* Instructions to follow
Please set down each of the lines below once more, exactly, omitting all pictures.

--- Input records Enclosed Below ---

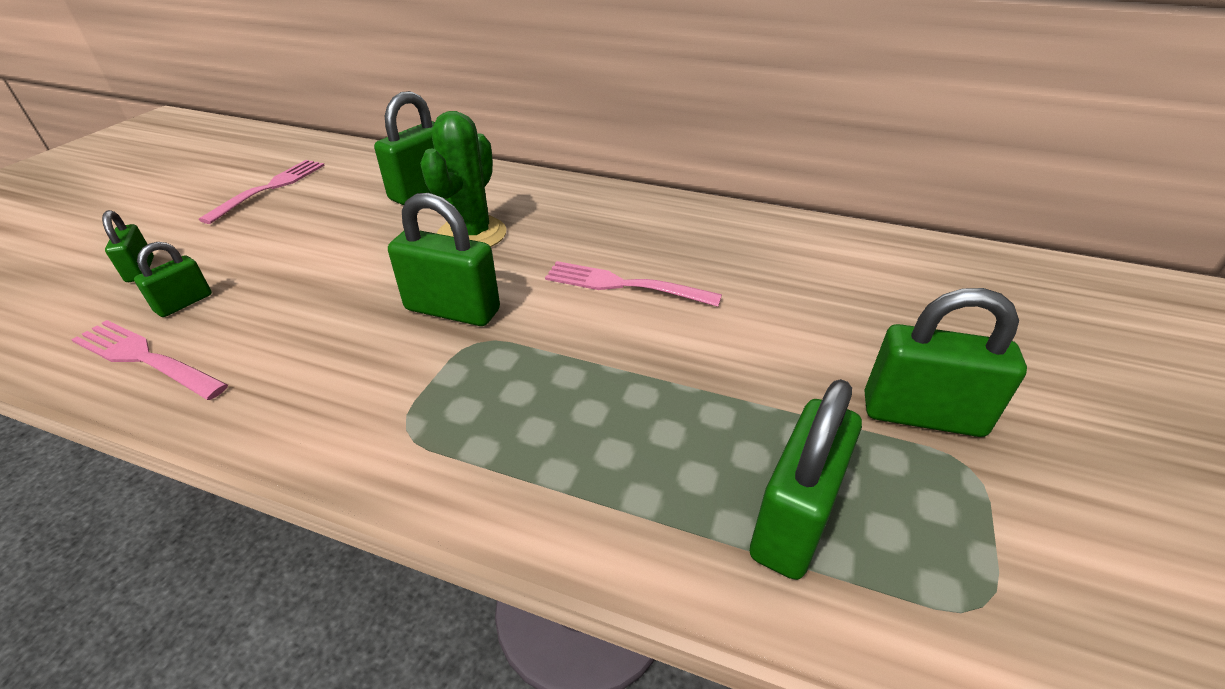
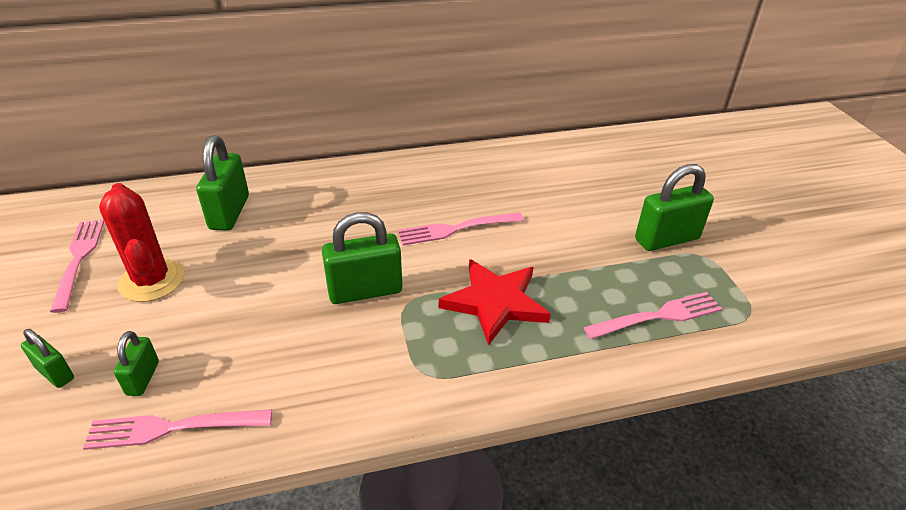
camera: 35 degrees left, 0 degrees up
(295, 225) = (152, 281): none -> red cactus
(472, 234) = (313, 233): green cactus -> none
(576, 387) = (495, 302): none -> red star
(793, 520) = (658, 316): green padlock -> pink fork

--- End of Enclosed Input records ---

* Result
camera: 35 degrees left, 0 degrees up
(295, 225) = (152, 281): none -> red cactus
(472, 234) = (313, 233): green cactus -> none
(576, 387) = (495, 302): none -> red star
(793, 520) = (658, 316): green padlock -> pink fork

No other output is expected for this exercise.